→ **Records**:

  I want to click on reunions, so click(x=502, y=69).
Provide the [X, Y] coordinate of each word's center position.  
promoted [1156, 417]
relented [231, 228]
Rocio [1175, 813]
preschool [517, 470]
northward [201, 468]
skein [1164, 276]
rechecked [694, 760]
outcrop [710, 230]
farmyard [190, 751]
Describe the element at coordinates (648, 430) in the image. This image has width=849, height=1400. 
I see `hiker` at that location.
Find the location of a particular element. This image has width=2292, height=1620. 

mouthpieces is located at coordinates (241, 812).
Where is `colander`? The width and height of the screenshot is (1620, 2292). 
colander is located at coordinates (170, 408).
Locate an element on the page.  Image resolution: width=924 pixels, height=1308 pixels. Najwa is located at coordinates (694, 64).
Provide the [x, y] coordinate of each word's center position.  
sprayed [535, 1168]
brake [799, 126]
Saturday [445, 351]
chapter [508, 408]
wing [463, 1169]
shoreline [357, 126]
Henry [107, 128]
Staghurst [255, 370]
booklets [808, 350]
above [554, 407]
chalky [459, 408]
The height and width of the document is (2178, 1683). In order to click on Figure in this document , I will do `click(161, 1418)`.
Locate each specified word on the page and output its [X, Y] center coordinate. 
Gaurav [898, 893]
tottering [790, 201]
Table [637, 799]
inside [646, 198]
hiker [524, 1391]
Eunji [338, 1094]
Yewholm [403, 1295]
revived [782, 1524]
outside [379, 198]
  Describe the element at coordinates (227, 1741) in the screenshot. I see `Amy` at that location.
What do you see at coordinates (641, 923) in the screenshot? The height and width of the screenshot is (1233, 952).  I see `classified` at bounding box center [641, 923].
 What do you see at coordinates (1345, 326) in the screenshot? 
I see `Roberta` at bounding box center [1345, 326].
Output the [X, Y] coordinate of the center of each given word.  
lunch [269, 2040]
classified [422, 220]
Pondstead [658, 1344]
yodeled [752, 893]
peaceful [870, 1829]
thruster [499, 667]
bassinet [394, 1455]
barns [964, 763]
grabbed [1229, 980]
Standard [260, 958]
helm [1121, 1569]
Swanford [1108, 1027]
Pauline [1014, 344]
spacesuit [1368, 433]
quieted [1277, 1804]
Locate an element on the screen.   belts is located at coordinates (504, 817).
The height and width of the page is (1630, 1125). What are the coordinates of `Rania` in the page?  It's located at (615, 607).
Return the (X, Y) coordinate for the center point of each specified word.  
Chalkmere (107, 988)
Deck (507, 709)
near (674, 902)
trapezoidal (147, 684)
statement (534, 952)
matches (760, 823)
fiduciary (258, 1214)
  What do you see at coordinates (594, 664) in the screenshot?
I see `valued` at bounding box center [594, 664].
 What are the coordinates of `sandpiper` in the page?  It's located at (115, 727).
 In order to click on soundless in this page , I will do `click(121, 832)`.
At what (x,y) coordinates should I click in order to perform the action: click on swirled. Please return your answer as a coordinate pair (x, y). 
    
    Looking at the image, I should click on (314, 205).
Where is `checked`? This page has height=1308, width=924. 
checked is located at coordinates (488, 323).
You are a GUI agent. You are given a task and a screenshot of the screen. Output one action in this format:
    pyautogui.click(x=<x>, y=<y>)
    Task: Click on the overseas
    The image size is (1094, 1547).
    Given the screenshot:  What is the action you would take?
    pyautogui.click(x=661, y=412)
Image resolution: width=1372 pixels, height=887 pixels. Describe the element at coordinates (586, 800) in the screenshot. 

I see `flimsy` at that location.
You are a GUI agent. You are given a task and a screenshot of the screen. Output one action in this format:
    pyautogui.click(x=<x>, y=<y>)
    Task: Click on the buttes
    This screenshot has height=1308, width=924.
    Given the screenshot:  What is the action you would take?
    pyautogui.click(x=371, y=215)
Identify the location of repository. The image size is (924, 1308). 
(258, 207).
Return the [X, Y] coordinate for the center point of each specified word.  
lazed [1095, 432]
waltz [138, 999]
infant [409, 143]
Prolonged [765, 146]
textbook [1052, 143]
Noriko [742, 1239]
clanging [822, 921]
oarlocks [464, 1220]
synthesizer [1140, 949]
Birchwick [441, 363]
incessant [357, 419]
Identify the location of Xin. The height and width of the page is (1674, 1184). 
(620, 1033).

→ **PROBLEM**: Rewrite the lines, beginning at the line that contains "Saturday [445, 351]" and stopping after the line that contains "Looking at the", replacing every occurrence of "word" with "term". Return only those lines, with everything else unchanged.

→ **WRITTEN RESPONSE**:
Saturday [445, 351]
chapter [508, 408]
wing [463, 1169]
shoreline [357, 126]
Henry [107, 128]
Staghurst [255, 370]
booklets [808, 350]
above [554, 407]
chalky [459, 408]
The height and width of the document is (2178, 1683). In order to click on Figure in this document , I will do `click(161, 1418)`.
Locate each specified term on the page and output its [X, Y] center coordinate. 
Gaurav [898, 893]
tottering [790, 201]
Table [637, 799]
inside [646, 198]
hiker [524, 1391]
Eunji [338, 1094]
Yewholm [403, 1295]
revived [782, 1524]
outside [379, 198]
  Describe the element at coordinates (227, 1741) in the screenshot. I see `Amy` at that location.
What do you see at coordinates (641, 923) in the screenshot? The height and width of the screenshot is (1233, 952).  I see `classified` at bounding box center [641, 923].
 What do you see at coordinates (1345, 326) in the screenshot? 
I see `Roberta` at bounding box center [1345, 326].
Output the [X, Y] coordinate of the center of each given term.  
lunch [269, 2040]
classified [422, 220]
Pondstead [658, 1344]
yodeled [752, 893]
peaceful [870, 1829]
thruster [499, 667]
bassinet [394, 1455]
barns [964, 763]
grabbed [1229, 980]
Standard [260, 958]
helm [1121, 1569]
Swanford [1108, 1027]
Pauline [1014, 344]
spacesuit [1368, 433]
quieted [1277, 1804]
Locate an element on the screen.   belts is located at coordinates (504, 817).
The height and width of the page is (1630, 1125). What are the coordinates of `Rania` in the page?  It's located at (615, 607).
Return the (X, Y) coordinate for the center point of each specified term.  
Chalkmere (107, 988)
Deck (507, 709)
near (674, 902)
trapezoidal (147, 684)
statement (534, 952)
matches (760, 823)
fiduciary (258, 1214)
  What do you see at coordinates (594, 664) in the screenshot?
I see `valued` at bounding box center [594, 664].
 What are the coordinates of `sandpiper` in the page?  It's located at (115, 727).
 In order to click on soundless in this page , I will do `click(121, 832)`.
At what (x,y) coordinates should I click in order to perform the action: click on swirled. Please return your answer as a coordinate pair (x, y). 
    
    Looking at the image, I should click on (314, 205).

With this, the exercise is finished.